Recorded data:
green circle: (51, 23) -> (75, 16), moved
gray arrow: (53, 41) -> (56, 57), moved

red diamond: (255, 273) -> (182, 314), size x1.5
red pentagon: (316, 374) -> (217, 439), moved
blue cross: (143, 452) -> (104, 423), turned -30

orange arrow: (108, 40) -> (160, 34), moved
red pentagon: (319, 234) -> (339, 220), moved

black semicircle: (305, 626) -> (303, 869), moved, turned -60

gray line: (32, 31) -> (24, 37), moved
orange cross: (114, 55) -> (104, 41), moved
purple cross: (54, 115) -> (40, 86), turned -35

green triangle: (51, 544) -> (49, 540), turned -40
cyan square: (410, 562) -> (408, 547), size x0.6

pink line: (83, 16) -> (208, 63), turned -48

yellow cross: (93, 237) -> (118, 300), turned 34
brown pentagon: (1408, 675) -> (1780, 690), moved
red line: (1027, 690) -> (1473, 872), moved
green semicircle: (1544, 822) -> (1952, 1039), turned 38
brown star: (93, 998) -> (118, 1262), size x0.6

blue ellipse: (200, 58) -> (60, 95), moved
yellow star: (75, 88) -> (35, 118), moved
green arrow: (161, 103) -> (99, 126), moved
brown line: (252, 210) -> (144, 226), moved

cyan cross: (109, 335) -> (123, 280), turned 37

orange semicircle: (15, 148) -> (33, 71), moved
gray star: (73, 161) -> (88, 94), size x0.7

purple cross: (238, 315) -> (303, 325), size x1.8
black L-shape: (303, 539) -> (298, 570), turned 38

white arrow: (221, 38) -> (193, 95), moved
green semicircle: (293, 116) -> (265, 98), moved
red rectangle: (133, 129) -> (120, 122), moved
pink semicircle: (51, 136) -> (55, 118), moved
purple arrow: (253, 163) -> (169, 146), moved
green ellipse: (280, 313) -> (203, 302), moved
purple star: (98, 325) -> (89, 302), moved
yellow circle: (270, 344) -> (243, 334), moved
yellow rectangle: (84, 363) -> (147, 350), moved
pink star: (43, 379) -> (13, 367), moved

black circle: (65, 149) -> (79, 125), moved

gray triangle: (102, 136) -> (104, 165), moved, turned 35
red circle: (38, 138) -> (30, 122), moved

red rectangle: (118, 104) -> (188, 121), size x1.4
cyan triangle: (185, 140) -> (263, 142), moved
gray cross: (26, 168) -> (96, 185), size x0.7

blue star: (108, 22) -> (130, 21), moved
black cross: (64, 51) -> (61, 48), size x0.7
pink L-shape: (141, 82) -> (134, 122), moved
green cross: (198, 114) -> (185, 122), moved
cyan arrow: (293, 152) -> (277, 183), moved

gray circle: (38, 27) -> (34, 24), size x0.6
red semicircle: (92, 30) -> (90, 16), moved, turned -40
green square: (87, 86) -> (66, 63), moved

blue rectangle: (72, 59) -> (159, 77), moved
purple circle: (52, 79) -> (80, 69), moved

Your goal:
Copy out every line of the listing that contains the string "green".

Task answer:
green circle: (51, 23) -> (75, 16), moved
green triangle: (51, 544) -> (49, 540), turned -40
green semicircle: (1544, 822) -> (1952, 1039), turned 38
green arrow: (161, 103) -> (99, 126), moved
green semicircle: (293, 116) -> (265, 98), moved
green ellipse: (280, 313) -> (203, 302), moved
green cross: (198, 114) -> (185, 122), moved
green square: (87, 86) -> (66, 63), moved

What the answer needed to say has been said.